| Prompt |
Down to the last line, set down the material below exactly, excluding pictures.

| Available data |
::::
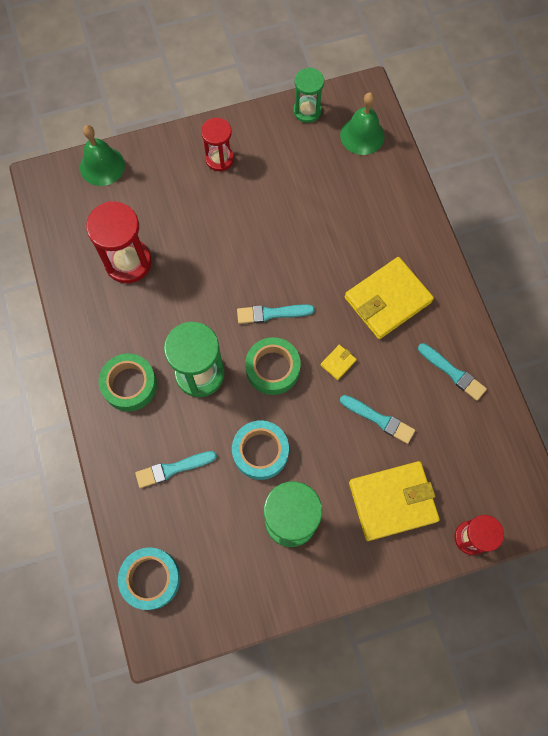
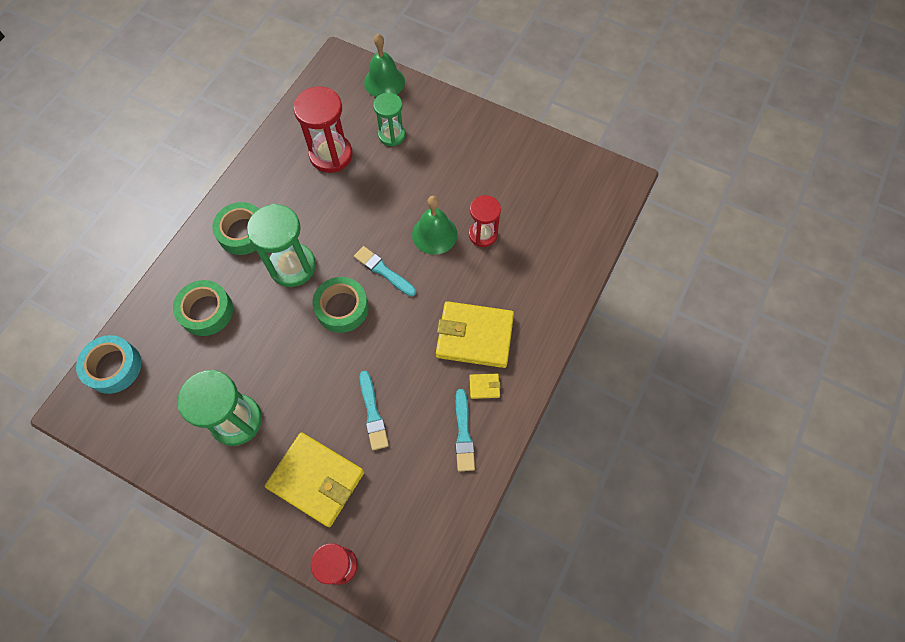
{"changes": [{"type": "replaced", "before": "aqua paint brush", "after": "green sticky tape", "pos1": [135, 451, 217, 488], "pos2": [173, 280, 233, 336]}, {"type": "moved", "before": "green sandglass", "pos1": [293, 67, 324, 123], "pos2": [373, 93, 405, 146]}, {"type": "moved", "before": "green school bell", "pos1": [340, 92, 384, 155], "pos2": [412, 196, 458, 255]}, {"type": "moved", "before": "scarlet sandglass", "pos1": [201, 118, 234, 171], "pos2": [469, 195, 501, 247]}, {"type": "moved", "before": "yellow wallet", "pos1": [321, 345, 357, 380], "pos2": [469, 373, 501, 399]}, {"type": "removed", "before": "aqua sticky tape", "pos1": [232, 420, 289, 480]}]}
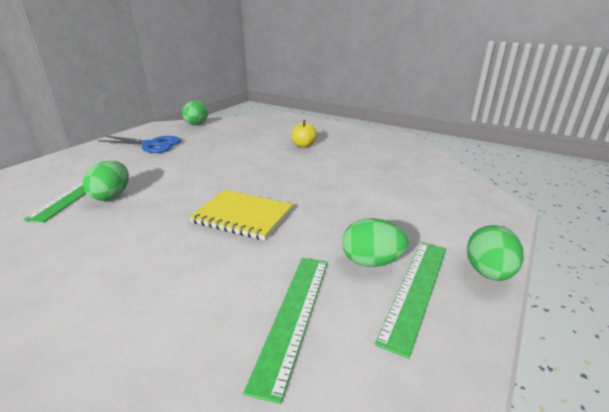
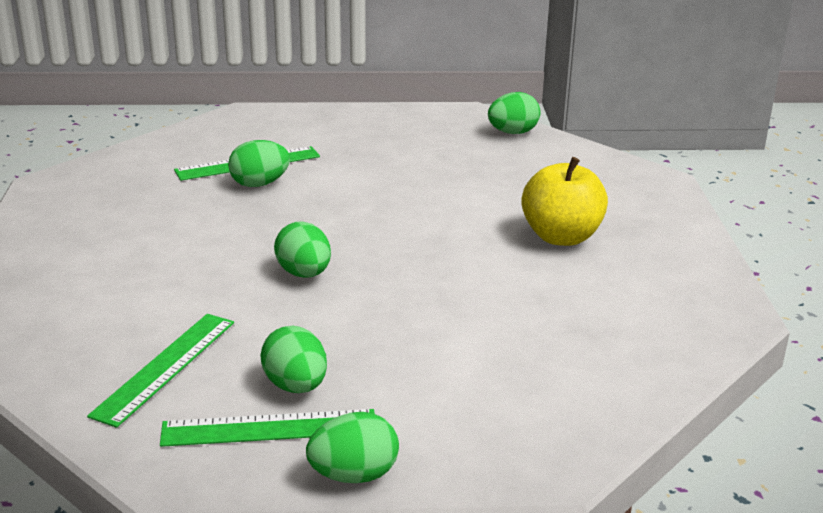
{"changes": [{"type": "turned", "before": "green measuring stick", "pos1": [243, 258, 328, 404], "pos2": [87, 314, 234, 428], "turn": -45}, {"type": "replaced", "before": "yellow notepad", "after": "green toy egg", "pos1": [189, 190, 293, 240], "pos2": [274, 221, 331, 278]}, {"type": "resized", "before": "yellow toy apple", "pos1": [291, 120, 317, 148], "pos2": [521, 157, 608, 246], "scale": 1.8}, {"type": "removed", "before": "royal blue pair of scissors", "pos1": [98, 136, 181, 153]}]}
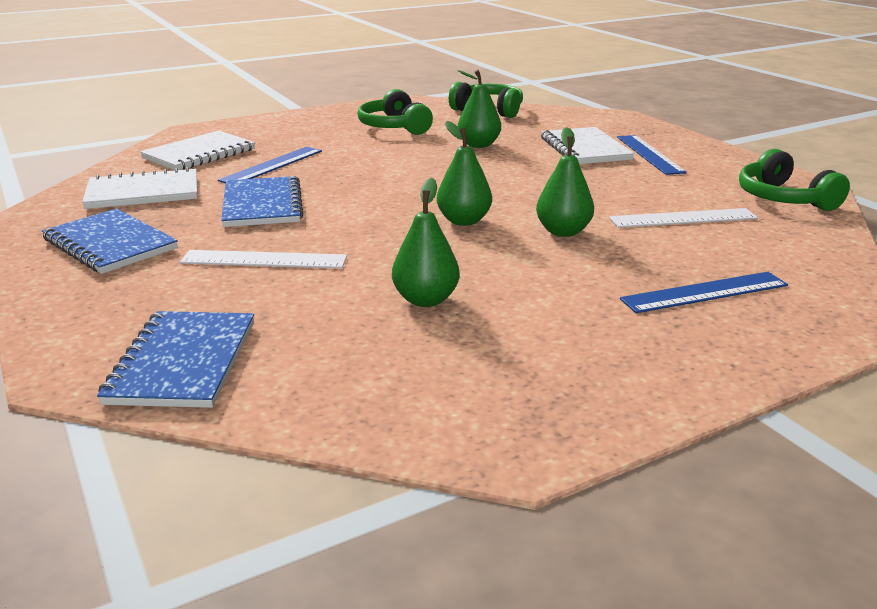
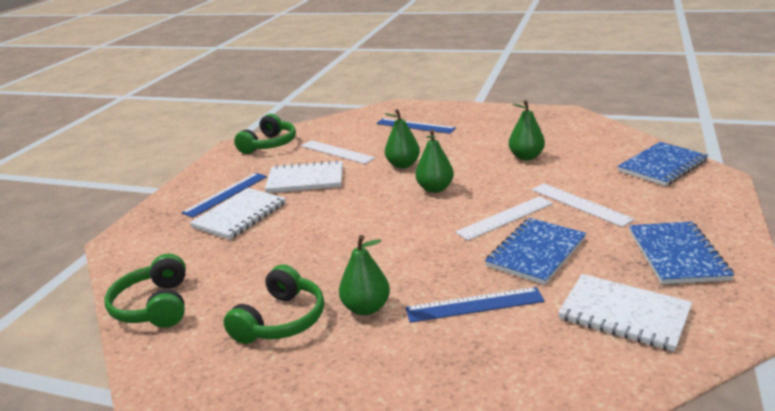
{"changes": [{"type": "moved", "before": "snow-white notepad", "pos1": [140, 131, 255, 170], "pos2": [265, 160, 343, 193]}, {"type": "moved", "before": "green pear", "pos1": [457, 70, 501, 148], "pos2": [339, 235, 390, 315]}, {"type": "added", "after": "snow-white measuring stick", "pos2": [455, 196, 553, 241]}]}
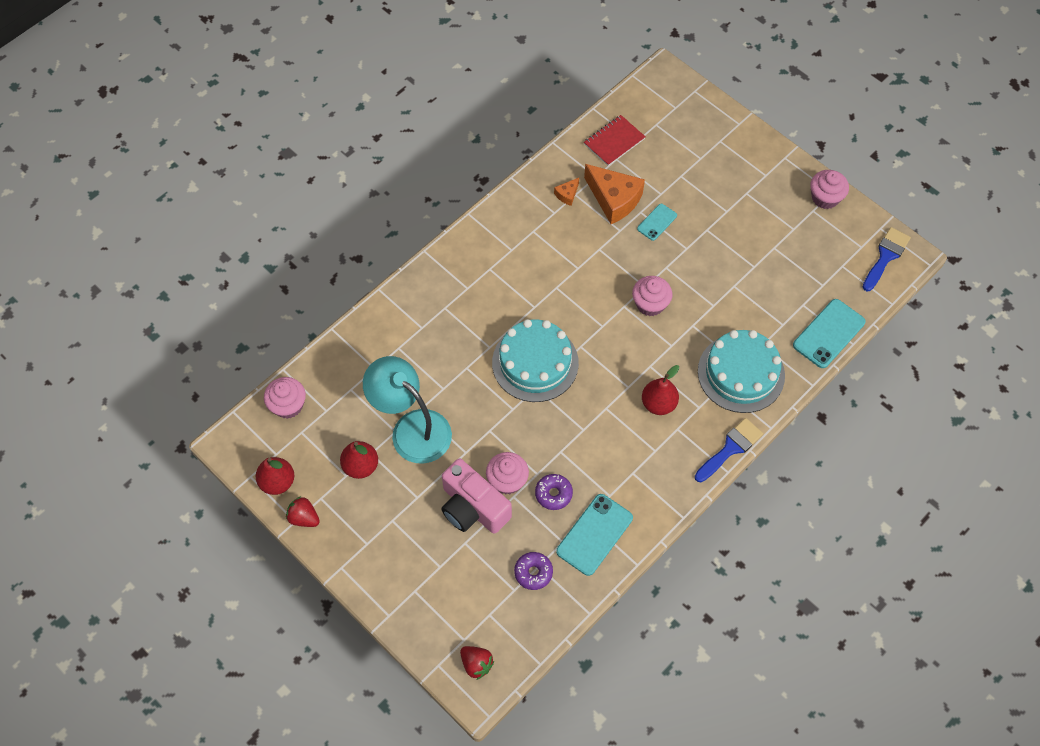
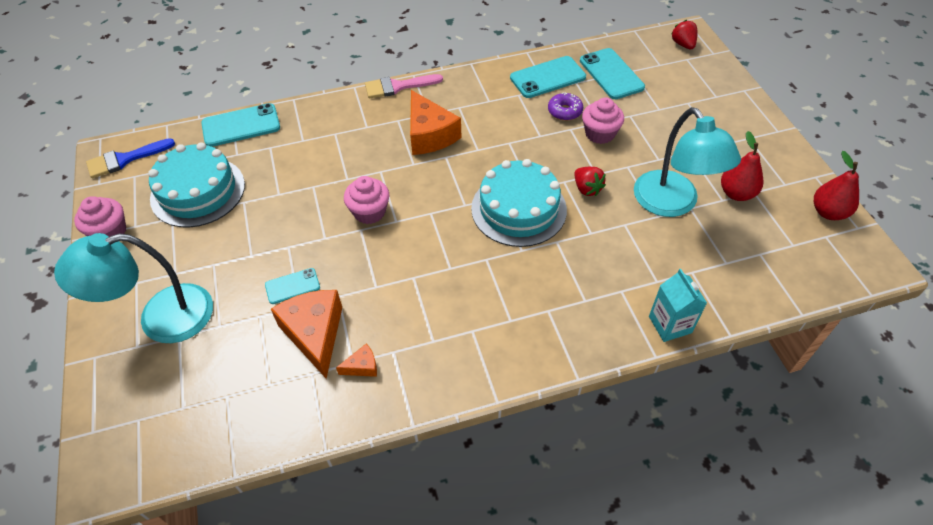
{"changes": [{"type": "added", "after": "aqua reading lamp", "pos2": [54, 233, 213, 343]}, {"type": "moved", "before": "aqua gateau", "pos1": [698, 330, 785, 413], "pos2": [148, 142, 245, 228]}, {"type": "recoloured", "before": "royal blue paint brush", "after": "pink paint brush", "pos1": [695, 418, 763, 482], "pos2": [365, 74, 443, 98]}, {"type": "replaced", "before": "scarlet pear", "after": "orange-coloured cheese", "pos1": [642, 365, 679, 415], "pos2": [410, 90, 461, 155]}, {"type": "moved", "before": "scarlet strawberry", "pos1": [286, 496, 320, 527], "pos2": [574, 167, 606, 196]}, {"type": "replaced", "before": "royal purple donut", "after": "aqua smartphone", "pos1": [514, 552, 553, 590], "pos2": [580, 48, 645, 99]}, {"type": "added", "after": "aqua carton", "pos2": [649, 269, 707, 342]}, {"type": "removed", "before": "pink cupcake", "pos1": [264, 377, 306, 419]}, {"type": "removed", "before": "pink camera", "pos1": [441, 458, 512, 534]}, {"type": "removed", "before": "scarlet notepad", "pos1": [584, 115, 646, 166]}]}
::::
| Answer section |
{"changes": [{"type": "replaced", "before": "aqua paint brush", "after": "green sticky tape", "pos1": [135, 451, 217, 488], "pos2": [173, 280, 233, 336]}, {"type": "moved", "before": "green sandglass", "pos1": [293, 67, 324, 123], "pos2": [373, 93, 405, 146]}, {"type": "moved", "before": "green school bell", "pos1": [340, 92, 384, 155], "pos2": [412, 196, 458, 255]}, {"type": "moved", "before": "scarlet sandglass", "pos1": [201, 118, 234, 171], "pos2": [469, 195, 501, 247]}, {"type": "moved", "before": "yellow wallet", "pos1": [321, 345, 357, 380], "pos2": [469, 373, 501, 399]}, {"type": "removed", "before": "aqua sticky tape", "pos1": [232, 420, 289, 480]}]}
{"changes": [{"type": "turned", "before": "green measuring stick", "pos1": [243, 258, 328, 404], "pos2": [87, 314, 234, 428], "turn": -45}, {"type": "replaced", "before": "yellow notepad", "after": "green toy egg", "pos1": [189, 190, 293, 240], "pos2": [274, 221, 331, 278]}, {"type": "resized", "before": "yellow toy apple", "pos1": [291, 120, 317, 148], "pos2": [521, 157, 608, 246], "scale": 1.8}, {"type": "removed", "before": "royal blue pair of scissors", "pos1": [98, 136, 181, 153]}]}
{"changes": [{"type": "moved", "before": "snow-white notepad", "pos1": [140, 131, 255, 170], "pos2": [265, 160, 343, 193]}, {"type": "moved", "before": "green pear", "pos1": [457, 70, 501, 148], "pos2": [339, 235, 390, 315]}, {"type": "added", "after": "snow-white measuring stick", "pos2": [455, 196, 553, 241]}]}
{"changes": [{"type": "added", "after": "aqua reading lamp", "pos2": [54, 233, 213, 343]}, {"type": "moved", "before": "aqua gateau", "pos1": [698, 330, 785, 413], "pos2": [148, 142, 245, 228]}, {"type": "recoloured", "before": "royal blue paint brush", "after": "pink paint brush", "pos1": [695, 418, 763, 482], "pos2": [365, 74, 443, 98]}, {"type": "replaced", "before": "scarlet pear", "after": "orange-coloured cheese", "pos1": [642, 365, 679, 415], "pos2": [410, 90, 461, 155]}, {"type": "moved", "before": "scarlet strawberry", "pos1": [286, 496, 320, 527], "pos2": [574, 167, 606, 196]}, {"type": "replaced", "before": "royal purple donut", "after": "aqua smartphone", "pos1": [514, 552, 553, 590], "pos2": [580, 48, 645, 99]}, {"type": "added", "after": "aqua carton", "pos2": [649, 269, 707, 342]}, {"type": "removed", "before": "pink cupcake", "pos1": [264, 377, 306, 419]}, {"type": "removed", "before": "pink camera", "pos1": [441, 458, 512, 534]}, {"type": "removed", "before": "scarlet notepad", "pos1": [584, 115, 646, 166]}]}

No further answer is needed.